> **Your assignment**: Each line of the data below from the one holding "brown hat [411,120,454,159]" to the one holding "white bowl [227,148,290,194]", inclusive, is to be reproduced exactly; no other line belongs in the answer.

> **Task material**:
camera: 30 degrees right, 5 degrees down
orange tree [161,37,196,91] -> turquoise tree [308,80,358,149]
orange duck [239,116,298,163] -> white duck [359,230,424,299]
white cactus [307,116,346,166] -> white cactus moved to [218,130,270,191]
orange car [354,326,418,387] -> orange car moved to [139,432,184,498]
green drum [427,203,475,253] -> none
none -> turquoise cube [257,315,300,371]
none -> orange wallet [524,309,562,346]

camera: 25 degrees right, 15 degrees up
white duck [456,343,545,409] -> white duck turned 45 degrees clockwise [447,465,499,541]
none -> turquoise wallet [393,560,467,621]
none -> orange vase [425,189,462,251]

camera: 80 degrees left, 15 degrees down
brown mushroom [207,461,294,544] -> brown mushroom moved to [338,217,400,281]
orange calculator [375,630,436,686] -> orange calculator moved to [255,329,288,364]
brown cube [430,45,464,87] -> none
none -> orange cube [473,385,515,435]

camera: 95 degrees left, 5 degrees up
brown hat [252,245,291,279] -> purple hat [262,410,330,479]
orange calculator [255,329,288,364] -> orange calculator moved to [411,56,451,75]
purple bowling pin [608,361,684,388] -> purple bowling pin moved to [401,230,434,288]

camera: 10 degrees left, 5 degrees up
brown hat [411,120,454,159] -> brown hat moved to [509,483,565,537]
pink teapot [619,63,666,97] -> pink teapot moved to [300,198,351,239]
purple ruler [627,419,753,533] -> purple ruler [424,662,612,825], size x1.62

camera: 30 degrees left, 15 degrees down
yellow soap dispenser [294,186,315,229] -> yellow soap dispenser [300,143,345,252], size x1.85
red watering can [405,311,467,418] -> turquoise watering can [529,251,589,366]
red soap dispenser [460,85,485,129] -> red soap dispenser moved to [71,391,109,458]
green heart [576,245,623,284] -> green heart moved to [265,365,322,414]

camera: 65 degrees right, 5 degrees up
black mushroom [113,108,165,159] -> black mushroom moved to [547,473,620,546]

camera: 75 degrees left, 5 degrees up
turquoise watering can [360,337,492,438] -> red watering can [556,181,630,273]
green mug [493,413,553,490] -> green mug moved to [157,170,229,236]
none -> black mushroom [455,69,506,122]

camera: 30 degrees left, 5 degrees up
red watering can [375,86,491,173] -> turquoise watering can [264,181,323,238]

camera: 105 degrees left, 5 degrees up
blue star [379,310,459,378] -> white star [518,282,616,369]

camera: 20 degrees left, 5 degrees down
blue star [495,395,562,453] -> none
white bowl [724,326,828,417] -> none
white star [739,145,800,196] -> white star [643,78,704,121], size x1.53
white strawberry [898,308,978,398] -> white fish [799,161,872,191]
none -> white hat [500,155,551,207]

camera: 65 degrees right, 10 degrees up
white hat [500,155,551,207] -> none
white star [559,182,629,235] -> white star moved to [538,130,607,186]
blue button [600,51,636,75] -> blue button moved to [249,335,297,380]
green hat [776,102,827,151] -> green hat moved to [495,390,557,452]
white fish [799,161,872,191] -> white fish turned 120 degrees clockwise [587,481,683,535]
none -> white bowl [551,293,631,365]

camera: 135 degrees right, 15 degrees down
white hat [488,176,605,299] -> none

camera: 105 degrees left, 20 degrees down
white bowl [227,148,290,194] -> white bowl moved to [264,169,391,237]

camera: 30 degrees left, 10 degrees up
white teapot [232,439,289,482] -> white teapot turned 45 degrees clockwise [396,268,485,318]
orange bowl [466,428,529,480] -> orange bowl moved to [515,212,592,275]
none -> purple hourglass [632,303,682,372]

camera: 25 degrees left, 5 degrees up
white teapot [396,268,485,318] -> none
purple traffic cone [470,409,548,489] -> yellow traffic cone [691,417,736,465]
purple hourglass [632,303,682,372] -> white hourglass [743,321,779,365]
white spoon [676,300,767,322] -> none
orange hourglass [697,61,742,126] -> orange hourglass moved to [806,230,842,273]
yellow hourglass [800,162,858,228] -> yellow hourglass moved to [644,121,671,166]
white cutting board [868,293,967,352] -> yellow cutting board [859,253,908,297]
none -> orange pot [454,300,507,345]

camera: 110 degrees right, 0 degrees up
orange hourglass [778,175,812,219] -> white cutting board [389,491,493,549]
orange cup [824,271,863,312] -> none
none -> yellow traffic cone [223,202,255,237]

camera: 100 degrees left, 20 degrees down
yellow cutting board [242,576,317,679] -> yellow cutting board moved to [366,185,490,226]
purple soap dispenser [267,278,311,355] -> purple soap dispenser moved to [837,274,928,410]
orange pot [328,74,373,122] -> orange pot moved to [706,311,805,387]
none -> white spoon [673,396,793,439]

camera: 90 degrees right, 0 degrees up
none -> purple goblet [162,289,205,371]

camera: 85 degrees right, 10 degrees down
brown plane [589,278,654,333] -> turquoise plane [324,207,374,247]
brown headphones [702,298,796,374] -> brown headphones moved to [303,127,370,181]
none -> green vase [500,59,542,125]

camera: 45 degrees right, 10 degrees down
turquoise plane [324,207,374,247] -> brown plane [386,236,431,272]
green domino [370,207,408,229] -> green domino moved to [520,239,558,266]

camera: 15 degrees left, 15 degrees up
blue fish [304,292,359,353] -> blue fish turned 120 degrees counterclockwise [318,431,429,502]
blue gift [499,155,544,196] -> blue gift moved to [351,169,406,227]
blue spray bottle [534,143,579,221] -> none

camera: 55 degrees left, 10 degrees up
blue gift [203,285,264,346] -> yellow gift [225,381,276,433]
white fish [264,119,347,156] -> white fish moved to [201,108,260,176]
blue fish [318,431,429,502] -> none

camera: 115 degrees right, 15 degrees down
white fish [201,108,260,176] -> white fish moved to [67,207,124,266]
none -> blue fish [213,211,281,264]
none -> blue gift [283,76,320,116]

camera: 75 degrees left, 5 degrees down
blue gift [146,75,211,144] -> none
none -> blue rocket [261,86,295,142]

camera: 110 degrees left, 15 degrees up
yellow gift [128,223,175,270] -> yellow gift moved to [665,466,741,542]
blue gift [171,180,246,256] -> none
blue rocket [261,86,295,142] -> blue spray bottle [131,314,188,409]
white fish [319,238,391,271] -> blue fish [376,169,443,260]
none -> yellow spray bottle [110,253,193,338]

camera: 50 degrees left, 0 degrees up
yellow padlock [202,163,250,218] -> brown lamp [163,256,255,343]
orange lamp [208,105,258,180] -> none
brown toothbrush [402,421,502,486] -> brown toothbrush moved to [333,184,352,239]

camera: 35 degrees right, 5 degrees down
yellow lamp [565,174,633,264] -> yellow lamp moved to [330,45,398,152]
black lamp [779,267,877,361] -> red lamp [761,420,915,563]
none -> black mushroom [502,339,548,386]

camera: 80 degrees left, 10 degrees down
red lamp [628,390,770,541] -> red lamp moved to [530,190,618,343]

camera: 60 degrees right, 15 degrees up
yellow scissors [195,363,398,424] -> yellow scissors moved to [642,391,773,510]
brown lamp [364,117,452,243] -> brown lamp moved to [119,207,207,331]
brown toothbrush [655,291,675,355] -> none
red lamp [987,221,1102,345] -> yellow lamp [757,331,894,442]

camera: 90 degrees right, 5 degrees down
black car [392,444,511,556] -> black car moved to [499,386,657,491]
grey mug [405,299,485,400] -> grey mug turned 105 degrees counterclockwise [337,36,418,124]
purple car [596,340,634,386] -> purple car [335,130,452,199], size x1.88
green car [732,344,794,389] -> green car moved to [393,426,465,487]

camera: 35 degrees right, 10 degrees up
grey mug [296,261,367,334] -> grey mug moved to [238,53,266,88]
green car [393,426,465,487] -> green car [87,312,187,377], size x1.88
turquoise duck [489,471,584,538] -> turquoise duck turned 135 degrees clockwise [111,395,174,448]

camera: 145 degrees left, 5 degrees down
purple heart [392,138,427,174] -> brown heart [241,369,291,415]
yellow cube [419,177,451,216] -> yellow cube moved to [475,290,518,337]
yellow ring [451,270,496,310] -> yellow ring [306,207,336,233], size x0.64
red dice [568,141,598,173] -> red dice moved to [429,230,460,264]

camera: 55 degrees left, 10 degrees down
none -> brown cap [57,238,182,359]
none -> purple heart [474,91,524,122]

> **Output of the task**:
brown hat [411,120,454,159] -> brown hat moved to [509,483,565,537]
pink teapot [619,63,666,97] -> pink teapot moved to [300,198,351,239]
purple ruler [627,419,753,533] -> purple ruler [424,662,612,825], size x1.62

camera: 30 degrees left, 15 degrees down
yellow soap dispenser [294,186,315,229] -> yellow soap dispenser [300,143,345,252], size x1.85
red watering can [405,311,467,418] -> turquoise watering can [529,251,589,366]
red soap dispenser [460,85,485,129] -> red soap dispenser moved to [71,391,109,458]
green heart [576,245,623,284] -> green heart moved to [265,365,322,414]

camera: 65 degrees right, 5 degrees up
black mushroom [113,108,165,159] -> black mushroom moved to [547,473,620,546]

camera: 75 degrees left, 5 degrees up
turquoise watering can [360,337,492,438] -> red watering can [556,181,630,273]
green mug [493,413,553,490] -> green mug moved to [157,170,229,236]
none -> black mushroom [455,69,506,122]

camera: 30 degrees left, 5 degrees up
red watering can [375,86,491,173] -> turquoise watering can [264,181,323,238]

camera: 105 degrees left, 5 degrees up
blue star [379,310,459,378] -> white star [518,282,616,369]

camera: 20 degrees left, 5 degrees down
blue star [495,395,562,453] -> none
white bowl [724,326,828,417] -> none
white star [739,145,800,196] -> white star [643,78,704,121], size x1.53
white strawberry [898,308,978,398] -> white fish [799,161,872,191]
none -> white hat [500,155,551,207]

camera: 65 degrees right, 10 degrees up
white hat [500,155,551,207] -> none
white star [559,182,629,235] -> white star moved to [538,130,607,186]
blue button [600,51,636,75] -> blue button moved to [249,335,297,380]
green hat [776,102,827,151] -> green hat moved to [495,390,557,452]
white fish [799,161,872,191] -> white fish turned 120 degrees clockwise [587,481,683,535]
none -> white bowl [551,293,631,365]

camera: 135 degrees right, 15 degrees down
white hat [488,176,605,299] -> none

camera: 105 degrees left, 20 degrees down
white bowl [227,148,290,194] -> white bowl moved to [264,169,391,237]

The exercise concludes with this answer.